Exercise description
Print the records exactly. Every mark must remain.

The records section start

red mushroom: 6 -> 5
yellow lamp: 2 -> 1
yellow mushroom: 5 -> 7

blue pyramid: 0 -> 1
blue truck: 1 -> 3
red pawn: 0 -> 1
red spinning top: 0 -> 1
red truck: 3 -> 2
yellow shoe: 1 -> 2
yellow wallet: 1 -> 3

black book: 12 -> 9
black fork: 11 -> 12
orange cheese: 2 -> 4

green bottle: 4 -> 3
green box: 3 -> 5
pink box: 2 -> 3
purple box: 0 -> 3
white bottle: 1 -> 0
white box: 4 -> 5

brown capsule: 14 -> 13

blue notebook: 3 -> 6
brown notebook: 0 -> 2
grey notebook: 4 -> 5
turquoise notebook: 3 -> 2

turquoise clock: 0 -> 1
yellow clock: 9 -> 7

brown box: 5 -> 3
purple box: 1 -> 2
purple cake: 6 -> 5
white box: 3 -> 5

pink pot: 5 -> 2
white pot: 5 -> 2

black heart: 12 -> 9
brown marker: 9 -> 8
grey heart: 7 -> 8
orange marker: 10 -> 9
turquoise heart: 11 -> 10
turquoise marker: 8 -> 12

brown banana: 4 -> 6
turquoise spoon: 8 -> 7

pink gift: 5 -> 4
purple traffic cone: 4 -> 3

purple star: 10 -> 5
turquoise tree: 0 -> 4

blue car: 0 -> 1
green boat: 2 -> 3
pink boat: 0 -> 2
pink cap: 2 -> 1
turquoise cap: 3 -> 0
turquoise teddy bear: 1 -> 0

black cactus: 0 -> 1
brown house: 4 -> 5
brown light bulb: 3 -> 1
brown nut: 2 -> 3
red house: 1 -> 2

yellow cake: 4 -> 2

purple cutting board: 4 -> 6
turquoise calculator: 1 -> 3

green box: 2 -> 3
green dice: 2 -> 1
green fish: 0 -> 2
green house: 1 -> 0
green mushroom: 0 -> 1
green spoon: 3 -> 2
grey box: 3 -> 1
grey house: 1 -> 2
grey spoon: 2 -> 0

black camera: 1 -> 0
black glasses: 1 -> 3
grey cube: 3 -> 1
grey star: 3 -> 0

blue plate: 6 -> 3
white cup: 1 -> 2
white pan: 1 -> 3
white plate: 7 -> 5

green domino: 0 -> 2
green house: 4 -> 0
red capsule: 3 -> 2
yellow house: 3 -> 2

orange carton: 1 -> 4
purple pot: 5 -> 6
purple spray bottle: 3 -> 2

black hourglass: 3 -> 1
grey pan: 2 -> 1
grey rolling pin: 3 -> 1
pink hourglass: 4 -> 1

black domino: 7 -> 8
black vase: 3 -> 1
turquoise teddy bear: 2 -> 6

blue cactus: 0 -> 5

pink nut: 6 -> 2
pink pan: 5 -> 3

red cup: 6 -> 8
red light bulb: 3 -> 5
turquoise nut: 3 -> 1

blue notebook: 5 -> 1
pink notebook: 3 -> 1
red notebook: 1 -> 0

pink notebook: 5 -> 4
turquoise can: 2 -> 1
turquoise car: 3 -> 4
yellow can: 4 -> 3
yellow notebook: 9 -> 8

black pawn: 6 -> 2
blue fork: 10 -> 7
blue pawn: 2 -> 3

The records section end

Answer area
red mushroom: 6 -> 5
yellow lamp: 2 -> 1
yellow mushroom: 5 -> 7

blue pyramid: 0 -> 1
blue truck: 1 -> 3
red pawn: 0 -> 1
red spinning top: 0 -> 1
red truck: 3 -> 2
yellow shoe: 1 -> 2
yellow wallet: 1 -> 3

black book: 12 -> 9
black fork: 11 -> 12
orange cheese: 2 -> 4

green bottle: 4 -> 3
green box: 3 -> 5
pink box: 2 -> 3
purple box: 0 -> 3
white bottle: 1 -> 0
white box: 4 -> 5

brown capsule: 14 -> 13

blue notebook: 3 -> 6
brown notebook: 0 -> 2
grey notebook: 4 -> 5
turquoise notebook: 3 -> 2

turquoise clock: 0 -> 1
yellow clock: 9 -> 7

brown box: 5 -> 3
purple box: 1 -> 2
purple cake: 6 -> 5
white box: 3 -> 5

pink pot: 5 -> 2
white pot: 5 -> 2

black heart: 12 -> 9
brown marker: 9 -> 8
grey heart: 7 -> 8
orange marker: 10 -> 9
turquoise heart: 11 -> 10
turquoise marker: 8 -> 12

brown banana: 4 -> 6
turquoise spoon: 8 -> 7

pink gift: 5 -> 4
purple traffic cone: 4 -> 3

purple star: 10 -> 5
turquoise tree: 0 -> 4

blue car: 0 -> 1
green boat: 2 -> 3
pink boat: 0 -> 2
pink cap: 2 -> 1
turquoise cap: 3 -> 0
turquoise teddy bear: 1 -> 0

black cactus: 0 -> 1
brown house: 4 -> 5
brown light bulb: 3 -> 1
brown nut: 2 -> 3
red house: 1 -> 2

yellow cake: 4 -> 2

purple cutting board: 4 -> 6
turquoise calculator: 1 -> 3

green box: 2 -> 3
green dice: 2 -> 1
green fish: 0 -> 2
green house: 1 -> 0
green mushroom: 0 -> 1
green spoon: 3 -> 2
grey box: 3 -> 1
grey house: 1 -> 2
grey spoon: 2 -> 0

black camera: 1 -> 0
black glasses: 1 -> 3
grey cube: 3 -> 1
grey star: 3 -> 0

blue plate: 6 -> 3
white cup: 1 -> 2
white pan: 1 -> 3
white plate: 7 -> 5

green domino: 0 -> 2
green house: 4 -> 0
red capsule: 3 -> 2
yellow house: 3 -> 2

orange carton: 1 -> 4
purple pot: 5 -> 6
purple spray bottle: 3 -> 2

black hourglass: 3 -> 1
grey pan: 2 -> 1
grey rolling pin: 3 -> 1
pink hourglass: 4 -> 1

black domino: 7 -> 8
black vase: 3 -> 1
turquoise teddy bear: 2 -> 6

blue cactus: 0 -> 5

pink nut: 6 -> 2
pink pan: 5 -> 3

red cup: 6 -> 8
red light bulb: 3 -> 5
turquoise nut: 3 -> 1

blue notebook: 5 -> 1
pink notebook: 3 -> 1
red notebook: 1 -> 0

pink notebook: 5 -> 4
turquoise can: 2 -> 1
turquoise car: 3 -> 4
yellow can: 4 -> 3
yellow notebook: 9 -> 8

black pawn: 6 -> 2
blue fork: 10 -> 7
blue pawn: 2 -> 3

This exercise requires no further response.